Dataset records

● ● ● ● ●

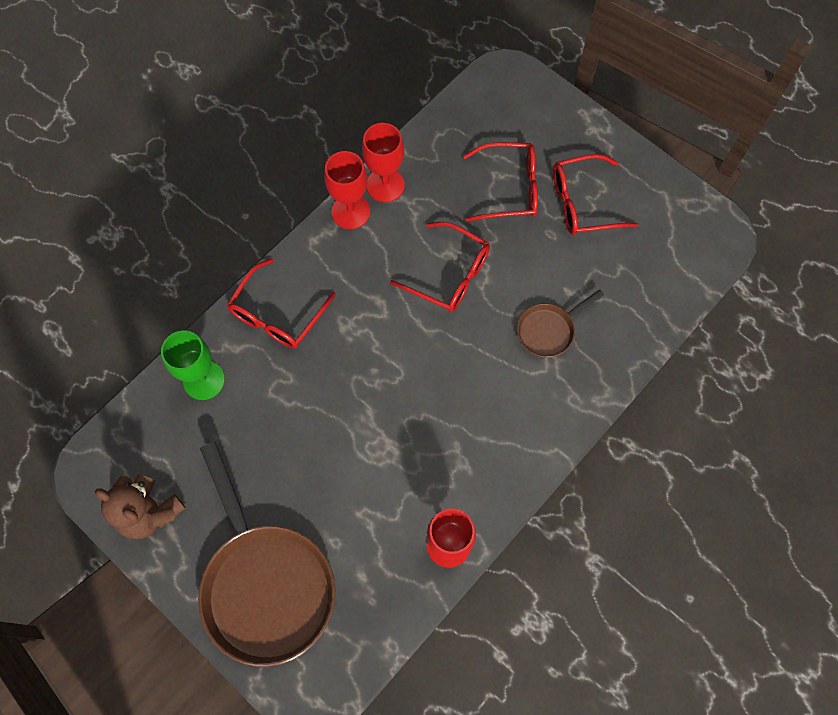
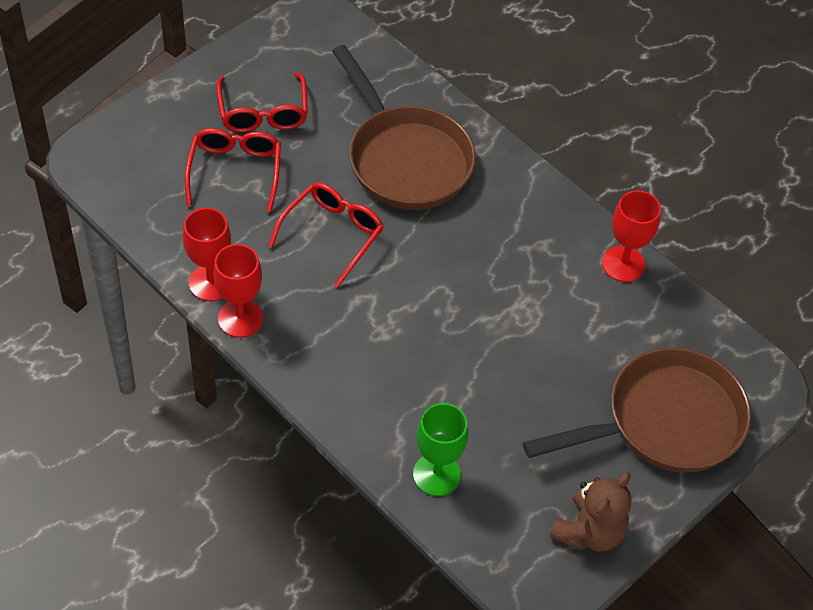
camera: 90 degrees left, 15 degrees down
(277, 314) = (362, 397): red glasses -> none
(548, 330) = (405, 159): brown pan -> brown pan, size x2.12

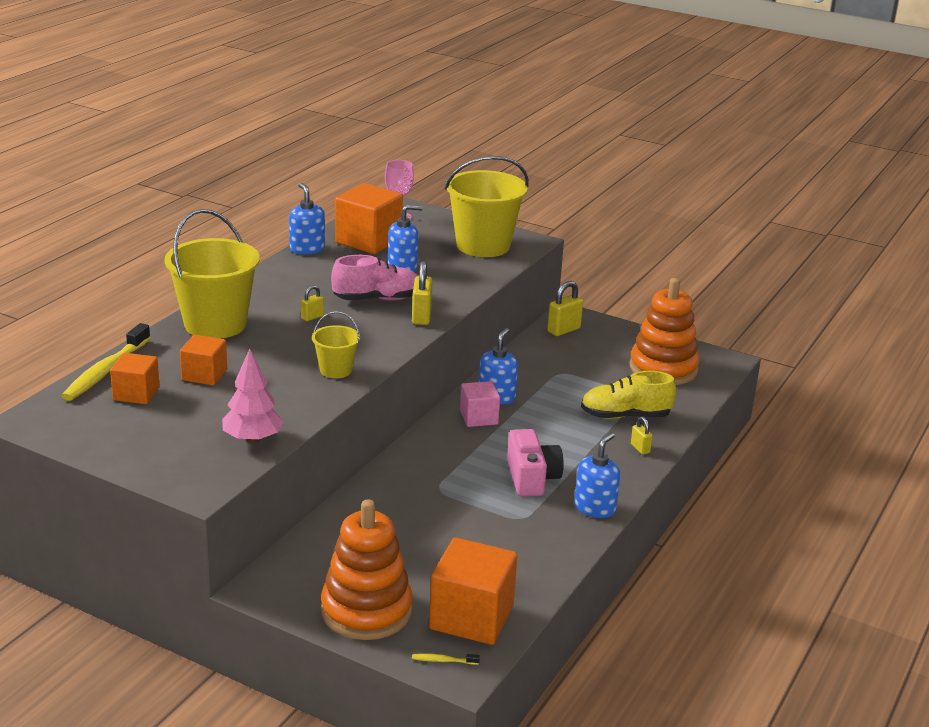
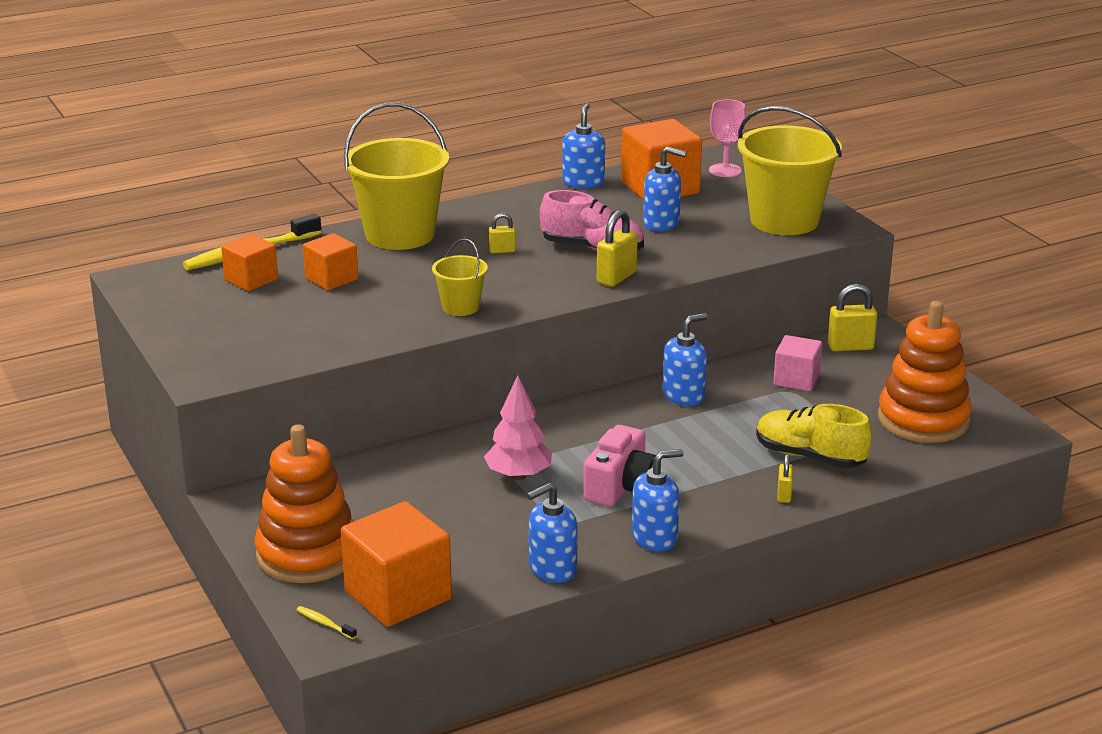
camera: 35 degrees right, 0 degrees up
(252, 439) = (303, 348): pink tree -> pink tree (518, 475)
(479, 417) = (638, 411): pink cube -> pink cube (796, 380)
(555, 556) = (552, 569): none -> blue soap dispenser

● ● ● ● ●

# WORK REQUEST
Extract precisely the lines beginning at the line containing "(277, 314) = (362, 397): red glasses -> none" and ending at the last line of the entries above, exactly as written and with no pictures.

# SOLVED PROBLEM
(277, 314) = (362, 397): red glasses -> none
(548, 330) = (405, 159): brown pan -> brown pan, size x2.12

camera: 35 degrees right, 0 degrees up
(252, 439) = (303, 348): pink tree -> pink tree (518, 475)
(479, 417) = (638, 411): pink cube -> pink cube (796, 380)
(555, 556) = (552, 569): none -> blue soap dispenser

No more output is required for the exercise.